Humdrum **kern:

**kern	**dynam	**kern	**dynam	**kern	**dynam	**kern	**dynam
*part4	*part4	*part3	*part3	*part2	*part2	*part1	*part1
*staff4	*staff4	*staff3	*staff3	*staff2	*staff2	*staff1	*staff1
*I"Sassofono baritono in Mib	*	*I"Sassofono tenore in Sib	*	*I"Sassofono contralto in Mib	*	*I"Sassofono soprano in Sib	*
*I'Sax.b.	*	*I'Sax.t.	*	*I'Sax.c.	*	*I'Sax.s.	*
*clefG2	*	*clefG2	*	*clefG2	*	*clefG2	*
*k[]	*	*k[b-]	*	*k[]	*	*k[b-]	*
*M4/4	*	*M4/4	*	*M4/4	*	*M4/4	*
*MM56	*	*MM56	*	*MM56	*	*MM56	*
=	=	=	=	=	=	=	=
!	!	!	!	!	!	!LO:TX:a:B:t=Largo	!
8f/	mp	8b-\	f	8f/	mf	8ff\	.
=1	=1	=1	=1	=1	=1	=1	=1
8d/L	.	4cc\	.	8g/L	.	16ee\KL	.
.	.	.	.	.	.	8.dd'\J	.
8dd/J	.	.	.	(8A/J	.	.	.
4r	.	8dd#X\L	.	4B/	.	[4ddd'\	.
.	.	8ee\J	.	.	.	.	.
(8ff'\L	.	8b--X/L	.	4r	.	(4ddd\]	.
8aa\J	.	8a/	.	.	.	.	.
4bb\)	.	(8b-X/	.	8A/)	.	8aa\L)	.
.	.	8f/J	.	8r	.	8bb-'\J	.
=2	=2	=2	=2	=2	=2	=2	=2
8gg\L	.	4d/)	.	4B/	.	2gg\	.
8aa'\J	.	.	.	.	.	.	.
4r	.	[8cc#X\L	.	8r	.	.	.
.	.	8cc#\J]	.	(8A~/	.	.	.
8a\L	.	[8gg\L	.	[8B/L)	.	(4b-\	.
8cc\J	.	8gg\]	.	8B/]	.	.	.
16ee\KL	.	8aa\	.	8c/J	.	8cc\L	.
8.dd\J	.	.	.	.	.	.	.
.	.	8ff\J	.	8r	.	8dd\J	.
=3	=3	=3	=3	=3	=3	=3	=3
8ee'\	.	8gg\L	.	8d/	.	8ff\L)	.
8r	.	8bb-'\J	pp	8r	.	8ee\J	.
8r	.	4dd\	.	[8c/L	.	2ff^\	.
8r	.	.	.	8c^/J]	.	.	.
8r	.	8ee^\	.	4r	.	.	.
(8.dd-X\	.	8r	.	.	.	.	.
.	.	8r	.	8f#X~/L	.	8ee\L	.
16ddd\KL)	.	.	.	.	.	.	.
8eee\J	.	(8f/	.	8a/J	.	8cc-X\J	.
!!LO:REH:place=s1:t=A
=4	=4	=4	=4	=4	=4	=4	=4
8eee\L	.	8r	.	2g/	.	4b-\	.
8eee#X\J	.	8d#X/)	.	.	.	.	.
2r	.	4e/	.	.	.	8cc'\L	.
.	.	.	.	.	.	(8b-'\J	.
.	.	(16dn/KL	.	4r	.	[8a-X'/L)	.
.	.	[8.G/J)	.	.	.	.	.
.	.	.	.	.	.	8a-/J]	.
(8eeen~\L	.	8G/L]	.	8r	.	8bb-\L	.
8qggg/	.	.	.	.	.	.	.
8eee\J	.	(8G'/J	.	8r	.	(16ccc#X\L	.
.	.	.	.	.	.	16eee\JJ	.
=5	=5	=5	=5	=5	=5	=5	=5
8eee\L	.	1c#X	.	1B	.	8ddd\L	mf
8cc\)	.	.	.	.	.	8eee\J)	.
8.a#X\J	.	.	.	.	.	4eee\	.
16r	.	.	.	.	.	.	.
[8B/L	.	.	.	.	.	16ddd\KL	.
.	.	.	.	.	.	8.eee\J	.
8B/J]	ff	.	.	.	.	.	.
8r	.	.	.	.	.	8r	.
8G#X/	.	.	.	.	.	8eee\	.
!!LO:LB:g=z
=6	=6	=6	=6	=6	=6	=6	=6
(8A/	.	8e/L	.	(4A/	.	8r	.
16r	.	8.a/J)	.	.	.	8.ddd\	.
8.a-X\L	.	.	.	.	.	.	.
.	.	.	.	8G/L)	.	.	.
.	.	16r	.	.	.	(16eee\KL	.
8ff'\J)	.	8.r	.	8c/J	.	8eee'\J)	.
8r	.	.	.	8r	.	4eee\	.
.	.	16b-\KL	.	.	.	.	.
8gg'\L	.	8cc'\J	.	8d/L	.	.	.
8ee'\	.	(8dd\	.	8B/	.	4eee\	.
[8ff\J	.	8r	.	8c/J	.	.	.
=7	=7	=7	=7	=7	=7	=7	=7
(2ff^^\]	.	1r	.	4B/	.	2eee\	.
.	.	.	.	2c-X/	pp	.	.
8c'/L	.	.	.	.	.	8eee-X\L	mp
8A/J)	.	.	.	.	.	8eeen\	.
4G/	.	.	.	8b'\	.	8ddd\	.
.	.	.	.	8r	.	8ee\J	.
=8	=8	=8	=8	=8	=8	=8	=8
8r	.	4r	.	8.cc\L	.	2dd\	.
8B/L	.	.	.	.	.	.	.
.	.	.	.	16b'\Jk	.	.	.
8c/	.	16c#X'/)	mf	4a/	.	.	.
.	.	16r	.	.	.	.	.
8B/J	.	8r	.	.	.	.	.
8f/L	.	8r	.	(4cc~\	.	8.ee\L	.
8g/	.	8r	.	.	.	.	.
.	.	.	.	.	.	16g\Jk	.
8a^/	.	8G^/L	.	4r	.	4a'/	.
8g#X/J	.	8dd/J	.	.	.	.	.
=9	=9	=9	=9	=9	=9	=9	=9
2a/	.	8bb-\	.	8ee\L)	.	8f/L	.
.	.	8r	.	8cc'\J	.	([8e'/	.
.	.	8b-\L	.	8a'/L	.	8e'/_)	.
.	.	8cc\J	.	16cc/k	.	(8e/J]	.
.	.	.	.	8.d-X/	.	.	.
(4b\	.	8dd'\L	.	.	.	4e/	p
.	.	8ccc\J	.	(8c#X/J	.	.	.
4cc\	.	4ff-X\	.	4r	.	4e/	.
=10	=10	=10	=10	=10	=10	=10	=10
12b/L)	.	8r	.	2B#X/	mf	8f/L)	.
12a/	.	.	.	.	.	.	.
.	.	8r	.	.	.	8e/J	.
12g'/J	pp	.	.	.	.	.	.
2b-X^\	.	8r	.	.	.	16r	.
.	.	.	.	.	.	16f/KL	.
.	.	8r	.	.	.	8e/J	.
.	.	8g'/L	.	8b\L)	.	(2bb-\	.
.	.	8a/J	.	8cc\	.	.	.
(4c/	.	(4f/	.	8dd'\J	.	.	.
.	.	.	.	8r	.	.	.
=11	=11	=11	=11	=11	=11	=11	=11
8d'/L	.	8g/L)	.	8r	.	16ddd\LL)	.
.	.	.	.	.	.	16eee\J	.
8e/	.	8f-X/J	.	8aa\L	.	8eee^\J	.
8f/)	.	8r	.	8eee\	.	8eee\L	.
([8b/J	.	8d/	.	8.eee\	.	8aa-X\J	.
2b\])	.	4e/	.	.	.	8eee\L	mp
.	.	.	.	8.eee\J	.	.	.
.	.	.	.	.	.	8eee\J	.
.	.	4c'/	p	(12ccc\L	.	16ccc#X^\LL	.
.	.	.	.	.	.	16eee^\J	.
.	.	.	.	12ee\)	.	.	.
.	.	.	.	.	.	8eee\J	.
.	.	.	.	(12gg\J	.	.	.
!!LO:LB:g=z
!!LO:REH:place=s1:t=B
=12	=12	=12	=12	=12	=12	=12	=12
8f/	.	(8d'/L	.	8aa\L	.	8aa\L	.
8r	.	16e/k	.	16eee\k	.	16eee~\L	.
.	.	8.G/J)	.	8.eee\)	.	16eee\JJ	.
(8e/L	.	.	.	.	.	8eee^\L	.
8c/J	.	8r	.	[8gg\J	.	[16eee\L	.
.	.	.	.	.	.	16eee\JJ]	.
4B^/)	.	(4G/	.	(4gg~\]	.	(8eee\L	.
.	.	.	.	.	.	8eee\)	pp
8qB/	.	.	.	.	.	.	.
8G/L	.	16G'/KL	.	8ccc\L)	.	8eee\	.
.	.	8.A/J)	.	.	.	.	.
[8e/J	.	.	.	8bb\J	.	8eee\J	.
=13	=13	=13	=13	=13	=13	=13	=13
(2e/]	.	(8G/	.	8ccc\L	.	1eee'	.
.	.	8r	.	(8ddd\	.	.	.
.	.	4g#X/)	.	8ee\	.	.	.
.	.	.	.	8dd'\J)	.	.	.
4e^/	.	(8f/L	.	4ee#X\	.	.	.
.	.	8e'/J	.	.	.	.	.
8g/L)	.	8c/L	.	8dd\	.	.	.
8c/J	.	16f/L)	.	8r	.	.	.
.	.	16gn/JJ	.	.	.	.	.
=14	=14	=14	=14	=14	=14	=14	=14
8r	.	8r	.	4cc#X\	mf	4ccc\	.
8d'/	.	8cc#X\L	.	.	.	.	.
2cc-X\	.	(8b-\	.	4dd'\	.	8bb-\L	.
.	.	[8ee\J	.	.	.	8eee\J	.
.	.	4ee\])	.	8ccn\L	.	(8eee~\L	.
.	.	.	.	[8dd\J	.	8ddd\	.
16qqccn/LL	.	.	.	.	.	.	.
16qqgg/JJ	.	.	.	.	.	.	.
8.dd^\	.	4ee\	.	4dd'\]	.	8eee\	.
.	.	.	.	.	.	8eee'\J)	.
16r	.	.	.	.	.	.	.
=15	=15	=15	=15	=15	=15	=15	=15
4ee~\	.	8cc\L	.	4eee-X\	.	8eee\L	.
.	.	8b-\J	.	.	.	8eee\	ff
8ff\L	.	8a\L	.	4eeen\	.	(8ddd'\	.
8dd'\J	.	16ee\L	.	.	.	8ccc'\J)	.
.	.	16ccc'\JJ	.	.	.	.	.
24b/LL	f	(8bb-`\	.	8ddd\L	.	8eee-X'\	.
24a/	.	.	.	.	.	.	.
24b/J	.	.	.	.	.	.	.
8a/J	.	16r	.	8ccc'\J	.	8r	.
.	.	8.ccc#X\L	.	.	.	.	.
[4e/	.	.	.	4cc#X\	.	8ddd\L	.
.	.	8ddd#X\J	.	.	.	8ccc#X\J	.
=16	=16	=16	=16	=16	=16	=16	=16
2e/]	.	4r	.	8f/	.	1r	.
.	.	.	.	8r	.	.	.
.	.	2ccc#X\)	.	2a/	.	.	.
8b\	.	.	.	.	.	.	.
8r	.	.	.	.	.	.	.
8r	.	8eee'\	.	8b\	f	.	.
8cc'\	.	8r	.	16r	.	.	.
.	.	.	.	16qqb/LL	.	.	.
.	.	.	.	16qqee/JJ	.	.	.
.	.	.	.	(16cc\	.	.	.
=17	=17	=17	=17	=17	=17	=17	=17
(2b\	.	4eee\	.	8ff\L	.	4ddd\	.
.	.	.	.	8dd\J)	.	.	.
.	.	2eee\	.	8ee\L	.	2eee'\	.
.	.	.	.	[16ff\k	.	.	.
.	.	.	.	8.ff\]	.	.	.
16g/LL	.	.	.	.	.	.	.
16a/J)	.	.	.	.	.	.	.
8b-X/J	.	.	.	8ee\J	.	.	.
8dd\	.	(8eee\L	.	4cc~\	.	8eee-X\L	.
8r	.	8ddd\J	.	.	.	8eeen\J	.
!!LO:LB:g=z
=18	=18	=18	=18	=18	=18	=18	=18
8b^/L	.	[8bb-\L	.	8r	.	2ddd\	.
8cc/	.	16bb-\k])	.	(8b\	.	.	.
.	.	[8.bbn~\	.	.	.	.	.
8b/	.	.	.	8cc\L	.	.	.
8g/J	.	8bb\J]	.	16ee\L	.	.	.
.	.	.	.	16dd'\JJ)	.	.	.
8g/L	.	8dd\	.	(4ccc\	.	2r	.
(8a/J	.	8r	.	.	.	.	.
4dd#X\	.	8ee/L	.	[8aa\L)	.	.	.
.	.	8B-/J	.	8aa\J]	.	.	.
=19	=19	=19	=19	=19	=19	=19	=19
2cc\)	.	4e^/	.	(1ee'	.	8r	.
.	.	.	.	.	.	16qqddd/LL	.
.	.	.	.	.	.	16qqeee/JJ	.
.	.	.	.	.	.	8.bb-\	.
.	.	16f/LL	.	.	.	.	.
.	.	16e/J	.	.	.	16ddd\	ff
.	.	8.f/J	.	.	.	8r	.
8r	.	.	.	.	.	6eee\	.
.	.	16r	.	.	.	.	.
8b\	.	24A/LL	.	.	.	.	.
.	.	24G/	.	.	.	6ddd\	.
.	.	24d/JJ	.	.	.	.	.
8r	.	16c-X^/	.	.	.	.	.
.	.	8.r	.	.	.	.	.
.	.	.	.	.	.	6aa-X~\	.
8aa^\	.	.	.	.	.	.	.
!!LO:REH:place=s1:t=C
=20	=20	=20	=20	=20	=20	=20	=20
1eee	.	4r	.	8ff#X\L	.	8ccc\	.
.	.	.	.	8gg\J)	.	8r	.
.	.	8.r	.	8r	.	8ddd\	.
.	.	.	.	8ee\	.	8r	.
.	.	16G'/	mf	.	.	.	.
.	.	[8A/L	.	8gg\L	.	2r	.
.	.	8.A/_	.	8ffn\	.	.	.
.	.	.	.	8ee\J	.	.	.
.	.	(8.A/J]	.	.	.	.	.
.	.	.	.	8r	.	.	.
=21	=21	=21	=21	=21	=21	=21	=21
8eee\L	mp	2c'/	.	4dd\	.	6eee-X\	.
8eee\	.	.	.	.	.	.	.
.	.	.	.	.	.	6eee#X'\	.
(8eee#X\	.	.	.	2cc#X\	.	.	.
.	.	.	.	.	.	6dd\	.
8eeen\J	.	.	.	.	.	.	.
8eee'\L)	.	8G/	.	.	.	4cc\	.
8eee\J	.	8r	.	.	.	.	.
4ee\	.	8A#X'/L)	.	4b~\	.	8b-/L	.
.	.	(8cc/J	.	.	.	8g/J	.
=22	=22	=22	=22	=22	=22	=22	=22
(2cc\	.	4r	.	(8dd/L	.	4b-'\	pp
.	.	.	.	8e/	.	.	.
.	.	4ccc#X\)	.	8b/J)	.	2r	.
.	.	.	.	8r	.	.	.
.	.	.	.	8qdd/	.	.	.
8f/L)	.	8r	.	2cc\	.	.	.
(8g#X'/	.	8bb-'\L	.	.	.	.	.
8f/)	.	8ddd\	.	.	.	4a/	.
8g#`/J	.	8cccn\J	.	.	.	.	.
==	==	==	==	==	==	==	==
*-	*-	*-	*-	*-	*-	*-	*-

# # # # # # #

** Do this **
From the listing above, pull out every line that contains the string "kern".

** In response **
Humdrum **kern:
**kern	**dynam	**kern	**dynam	**kern	**dynam	**kern	**dynam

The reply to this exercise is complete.